■ **Required work**
After locating the line with "(858, 371) = (522, 144): yellow" in the entries below, set down exactly that line and each one after it to the end, skipping pictures.

■ **Provided records**
━━━━━━━━━━━━━━━━
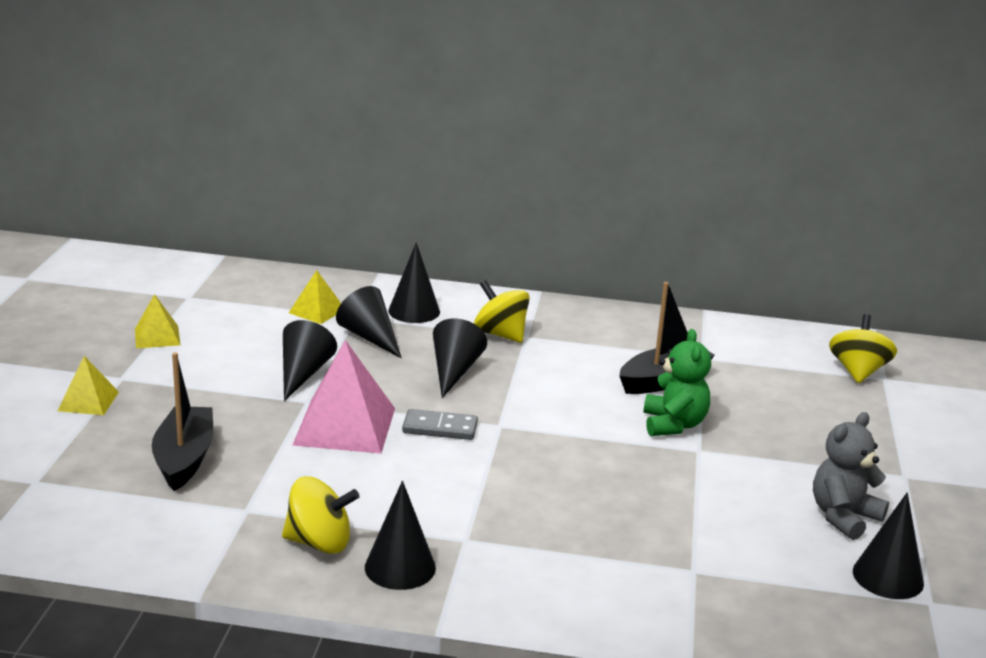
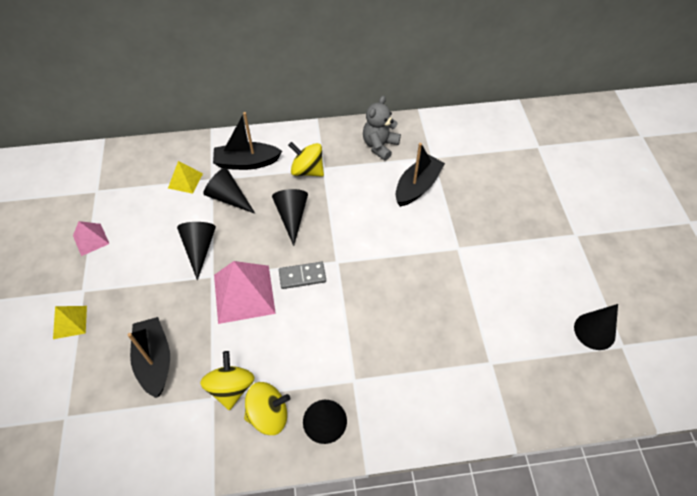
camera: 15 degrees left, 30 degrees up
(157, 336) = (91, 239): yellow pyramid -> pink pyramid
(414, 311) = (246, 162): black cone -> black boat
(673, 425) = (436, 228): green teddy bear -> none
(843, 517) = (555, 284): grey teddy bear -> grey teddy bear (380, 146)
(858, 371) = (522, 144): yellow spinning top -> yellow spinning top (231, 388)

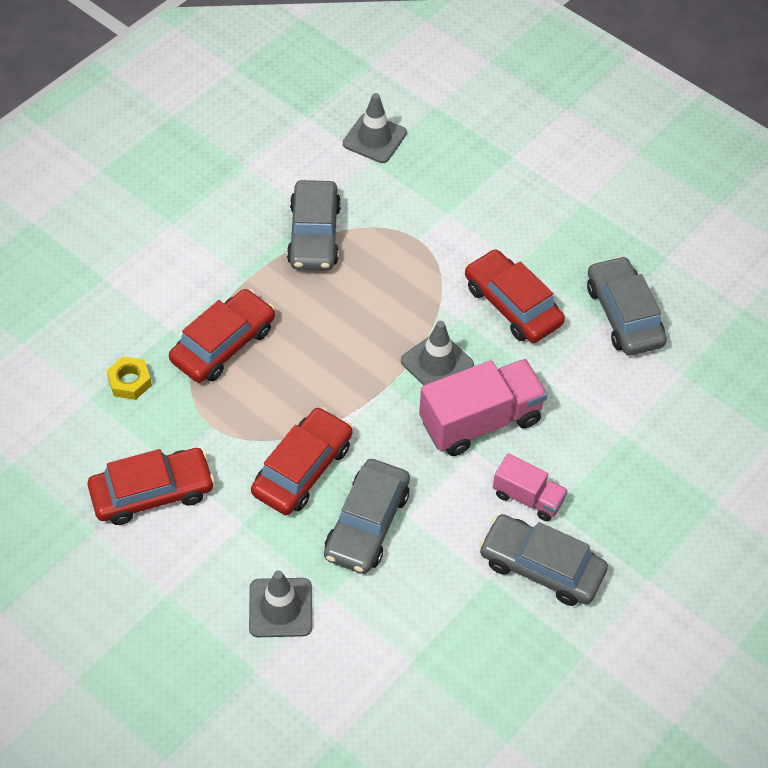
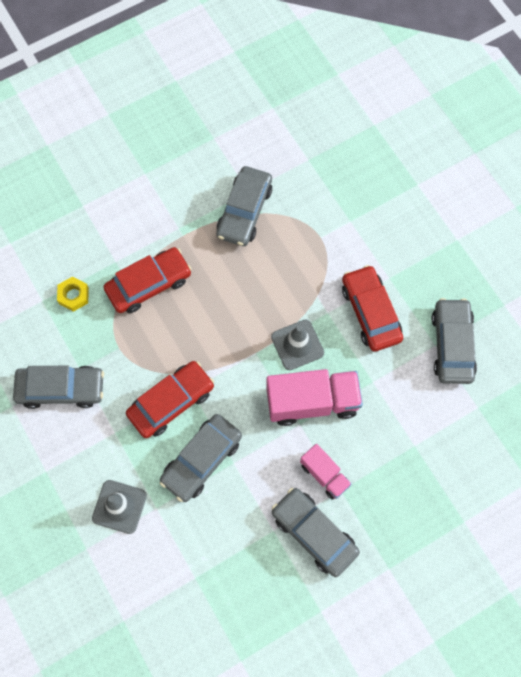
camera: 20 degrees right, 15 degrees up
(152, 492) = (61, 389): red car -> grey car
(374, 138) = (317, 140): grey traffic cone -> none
━━━━━━━━━━━━━━━━
■ **Result of the exercise**
(858, 371) = (522, 144): yellow spinning top -> yellow spinning top (231, 388)

camera: 20 degrees right, 15 degrees up
(152, 492) = (61, 389): red car -> grey car
(374, 138) = (317, 140): grey traffic cone -> none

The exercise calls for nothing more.